▶ Input data:
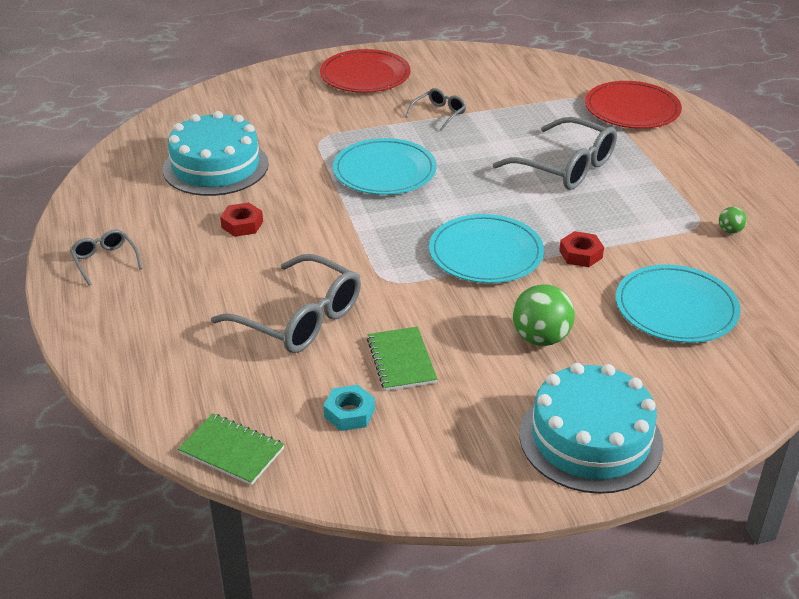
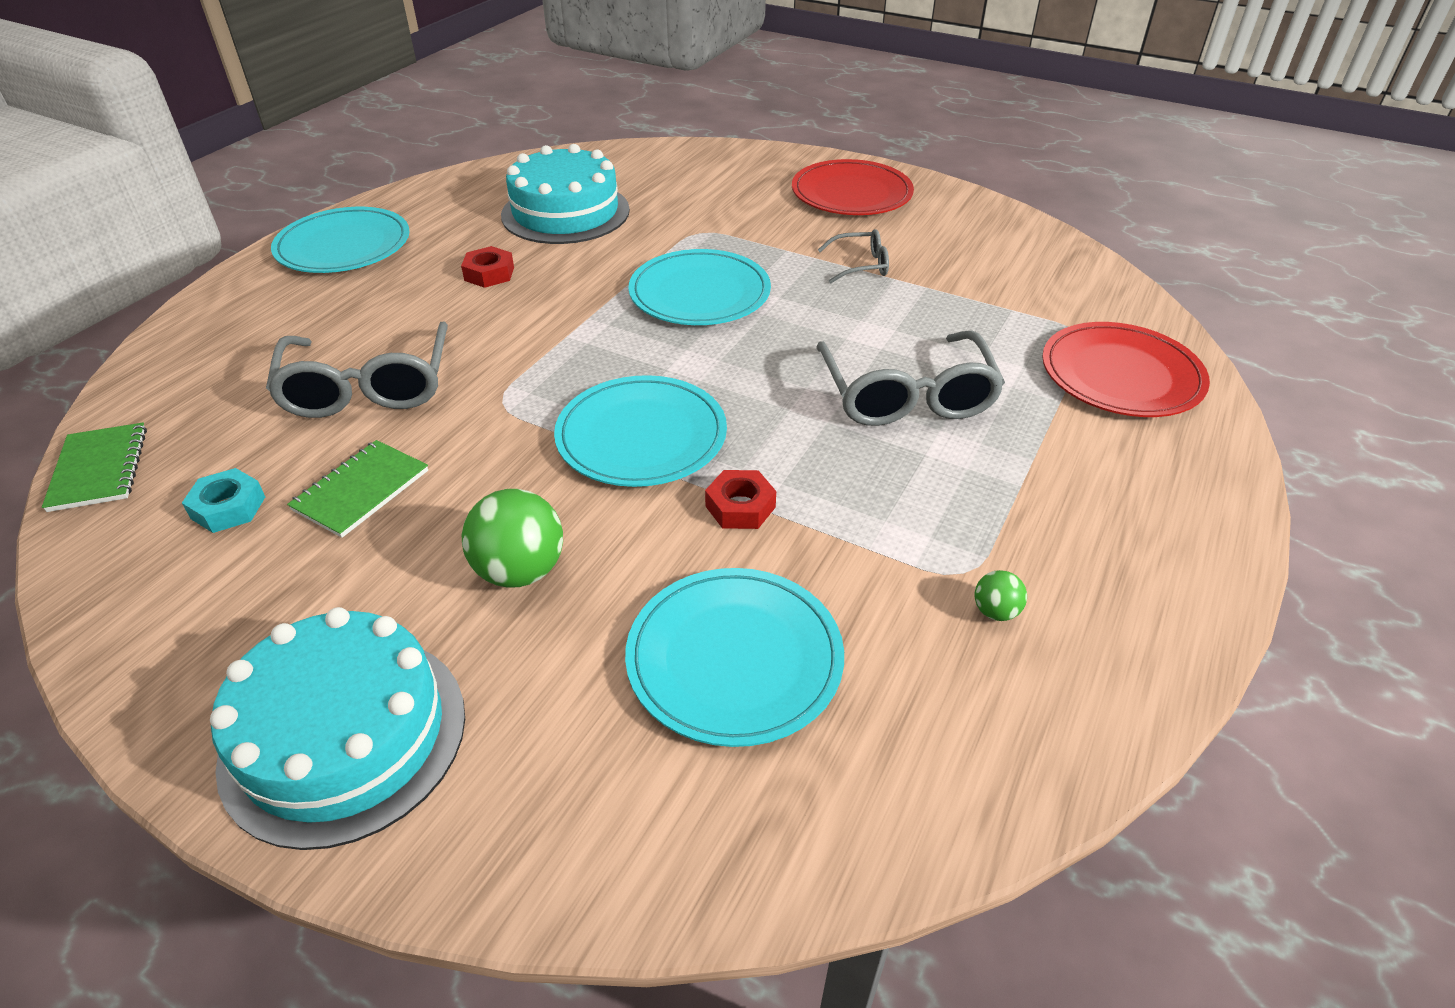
camera: 45 degrees right, 5 degrees up
(105, 261) = (343, 246): grey glasses -> turquoise plate

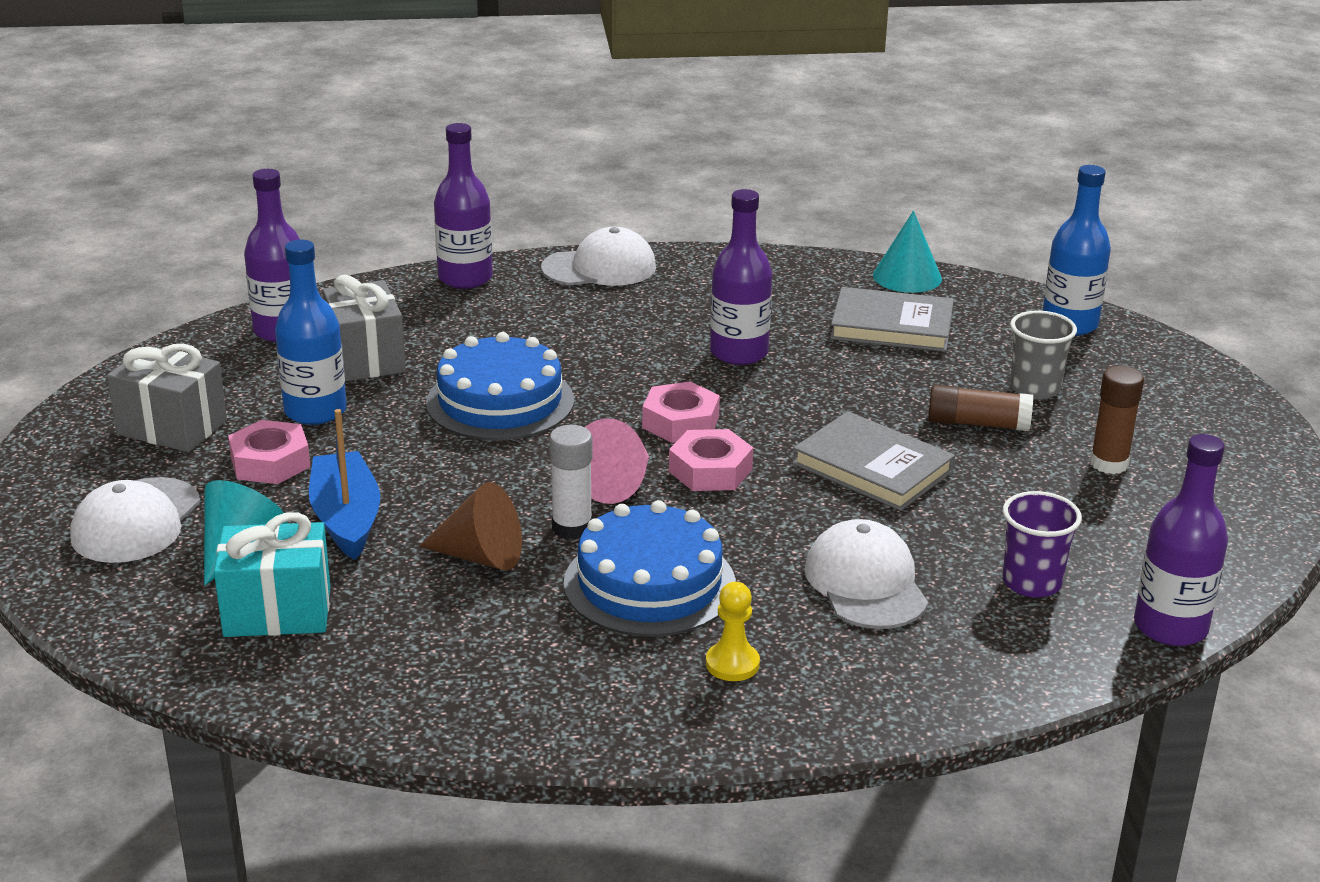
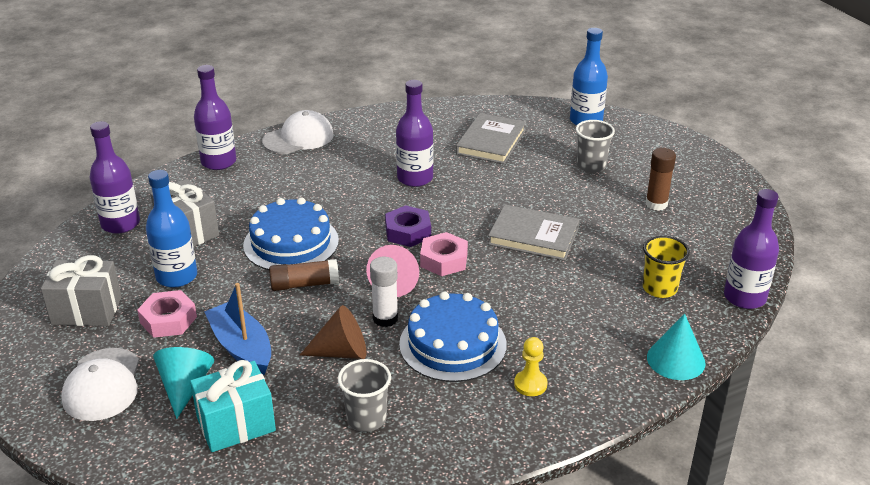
camera: 20 degrees left, 5 degrees up
(460, 649) = (366, 419): none -> grey cup
(680, 422) = (408, 232): pink nut -> purple nut
(866, 583) = (573, 312): white cap -> none
(892, 326) = (491, 142): grey book -> grey book turned 60 degrees counterclockwise
(907, 277) = (481, 108): turquoise cone -> turquoise cone (676, 360)
(977, 423) = (573, 195): brown glue stick -> brown glue stick (304, 284)
(1031, 582) = (659, 288): purple cup -> yellow cup

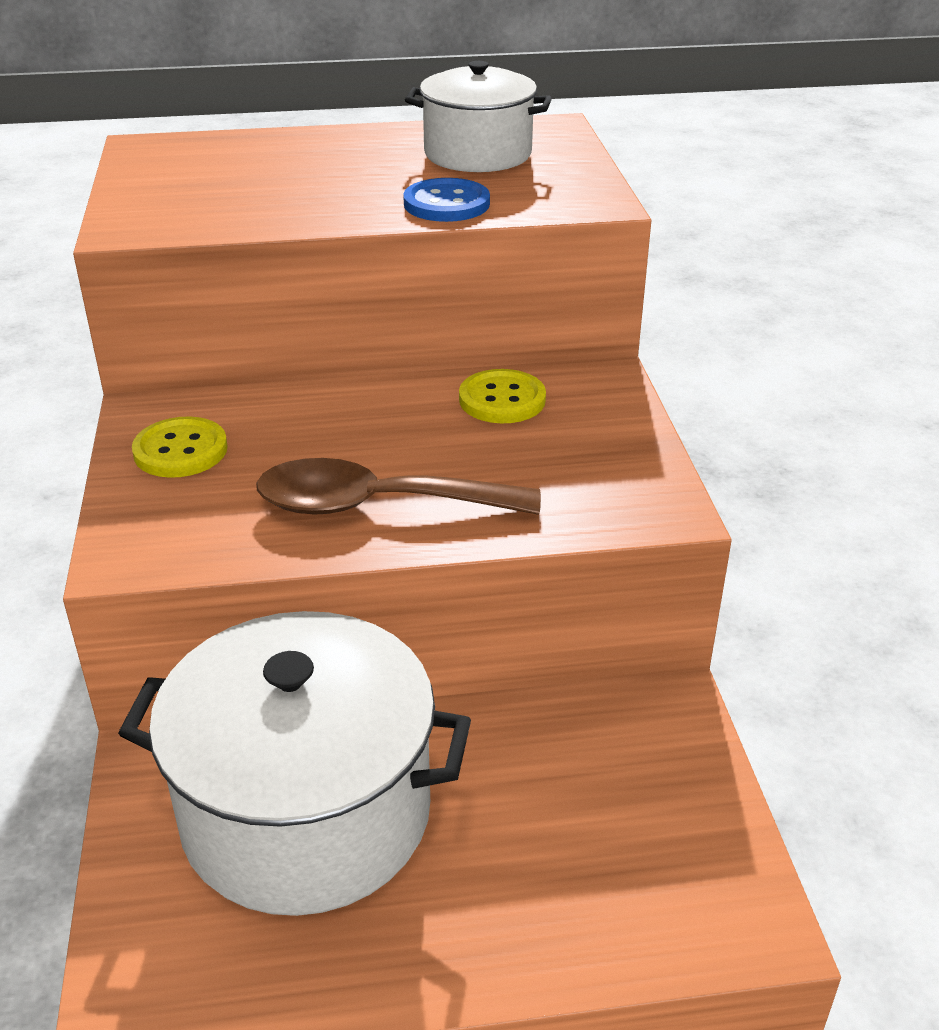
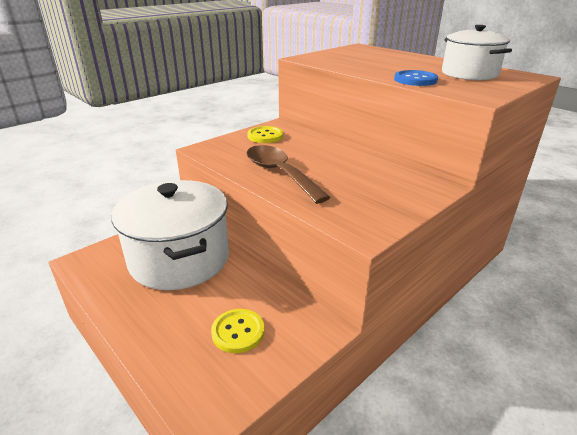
camera: 55 degrees right, 5 degrees down
(502, 399) = (383, 172): yellow button -> yellow button (238, 332)

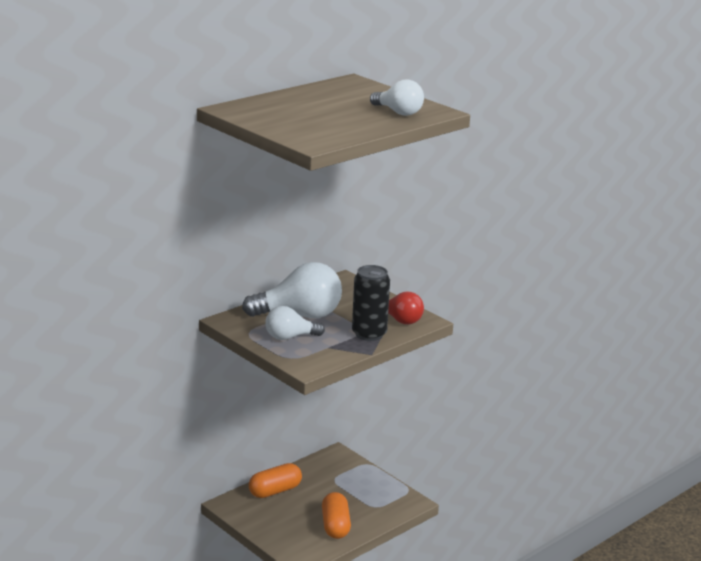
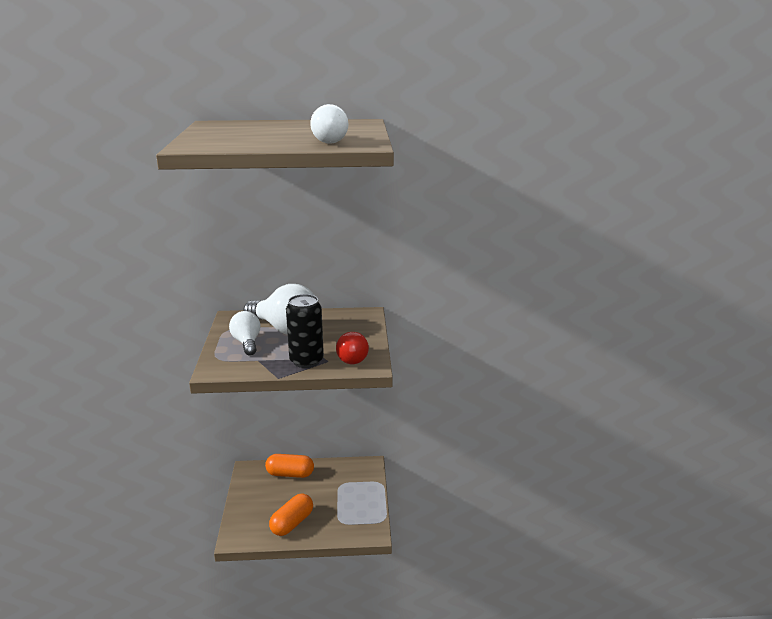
camera: 40 degrees right, 0 degrees up
(290, 337) = (247, 343): white light bulb -> white light bulb turned 45 degrees clockwise

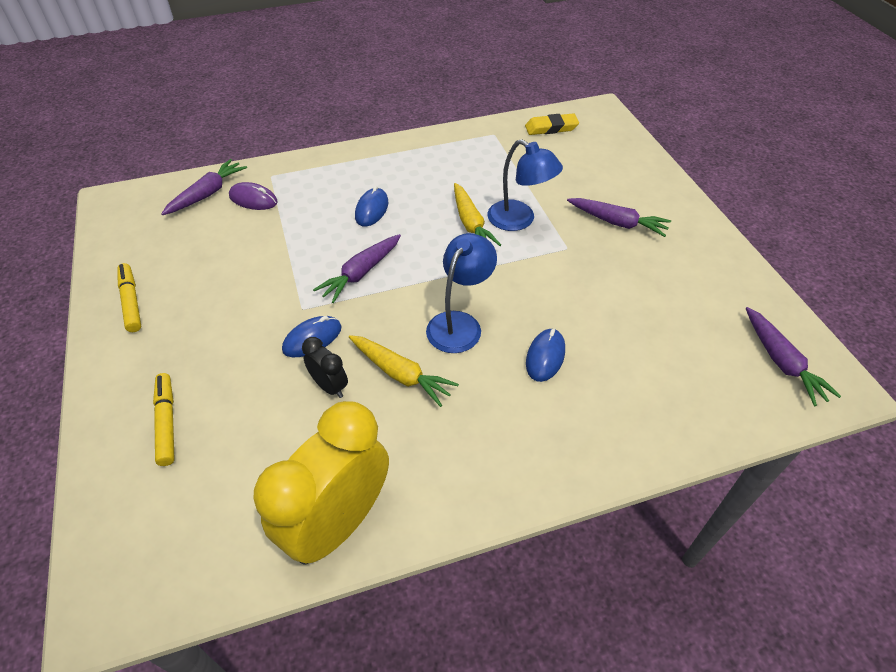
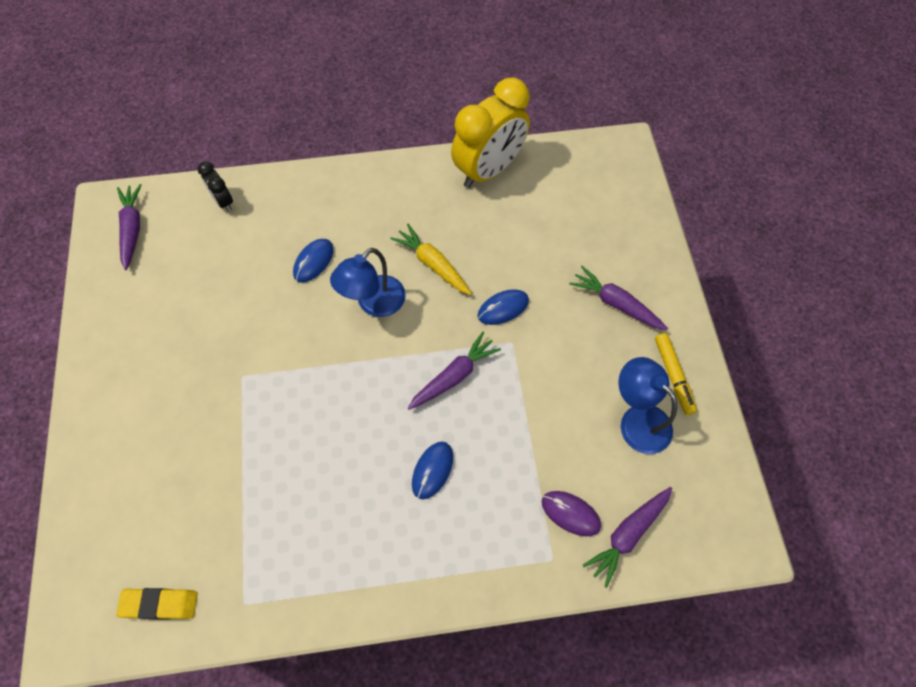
camera: 170 degrees left, 15 degrees up
(167, 422) = (612, 252): yellow marker -> none
(329, 386) = (490, 263): black clock -> black clock (223, 201)
(470, 224) = (328, 428): yellow carrot -> none
(519, 220) = (274, 424): blue lamp -> blue lamp (637, 420)
(617, 222) = (173, 403): purple carrot -> purple carrot (616, 303)

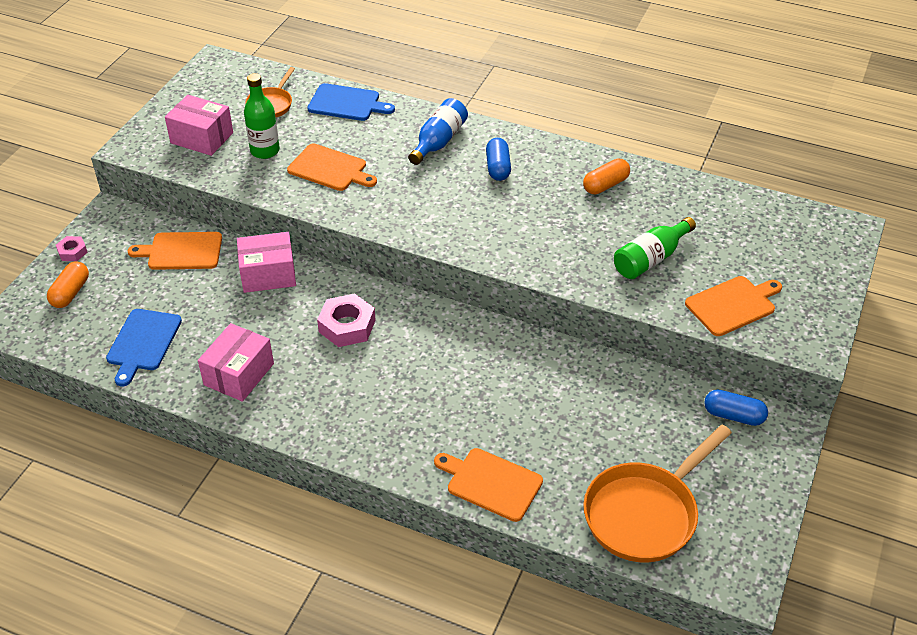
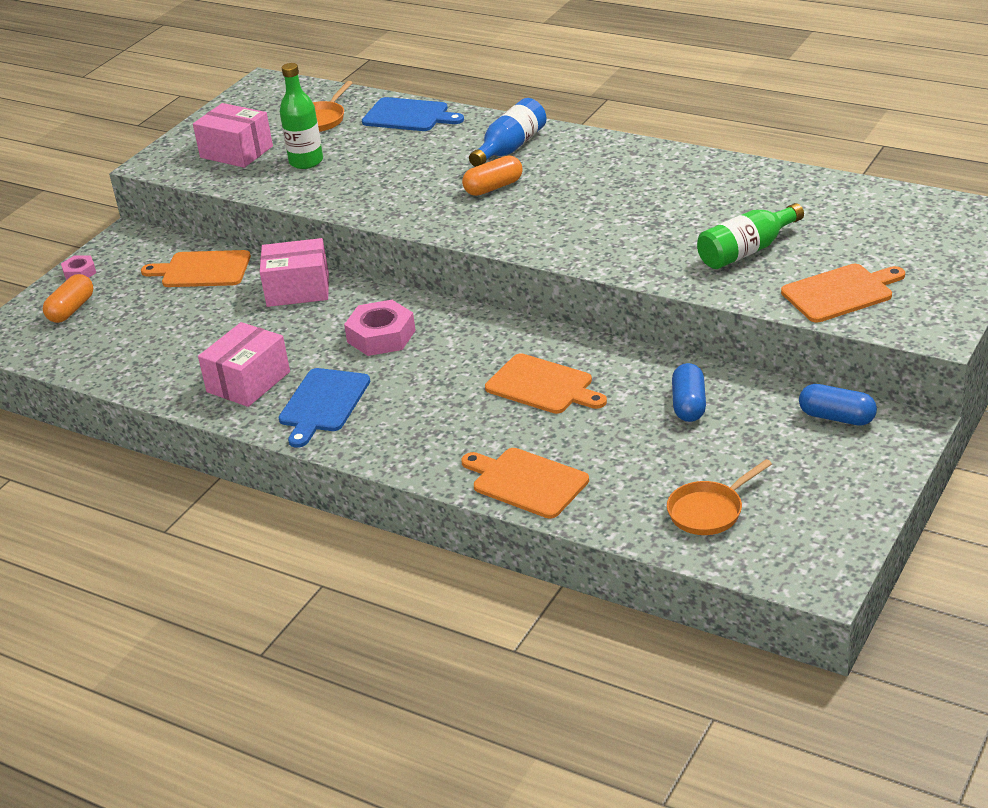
camera: 10 degrees right, 10 degrees down
(143, 343) = (144, 354): blue cutting board -> blue cutting board (323, 404)
(330, 169) = (378, 176): orange cutting board -> orange cutting board (543, 386)
(498, 168) = (576, 170): blue capsule -> blue capsule (688, 405)
(605, 185) = (704, 183): orange capsule -> orange capsule (493, 187)
(645, 513) = (709, 511): orange pan -> orange pan, size x0.54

▶ What needs to be done: Give the preceding data back exactly, minus every picture.

▶ The completed task:
camera: 45 degrees right, 5 degrees up
(105, 261) = (343, 246): grey glasses -> turquoise plate

camera: 20 degrees left, 5 degrees up
(460, 649) = (366, 419): none -> grey cup
(680, 422) = (408, 232): pink nut -> purple nut
(866, 583) = (573, 312): white cap -> none
(892, 326) = (491, 142): grey book -> grey book turned 60 degrees counterclockwise
(907, 277) = (481, 108): turquoise cone -> turquoise cone (676, 360)
(977, 423) = (573, 195): brown glue stick -> brown glue stick (304, 284)
(1031, 582) = (659, 288): purple cup -> yellow cup

camera: 55 degrees right, 5 degrees down
(502, 399) = (383, 172): yellow button -> yellow button (238, 332)

camera: 40 degrees right, 0 degrees up
(290, 337) = (247, 343): white light bulb -> white light bulb turned 45 degrees clockwise

camera: 170 degrees left, 15 degrees up
(167, 422) = (612, 252): yellow marker -> none
(329, 386) = (490, 263): black clock -> black clock (223, 201)
(470, 224) = (328, 428): yellow carrot -> none
(519, 220) = (274, 424): blue lamp -> blue lamp (637, 420)
(617, 222) = (173, 403): purple carrot -> purple carrot (616, 303)

camera: 10 degrees right, 10 degrees down
(143, 343) = (144, 354): blue cutting board -> blue cutting board (323, 404)
(330, 169) = (378, 176): orange cutting board -> orange cutting board (543, 386)
(498, 168) = (576, 170): blue capsule -> blue capsule (688, 405)
(605, 185) = (704, 183): orange capsule -> orange capsule (493, 187)
(645, 513) = (709, 511): orange pan -> orange pan, size x0.54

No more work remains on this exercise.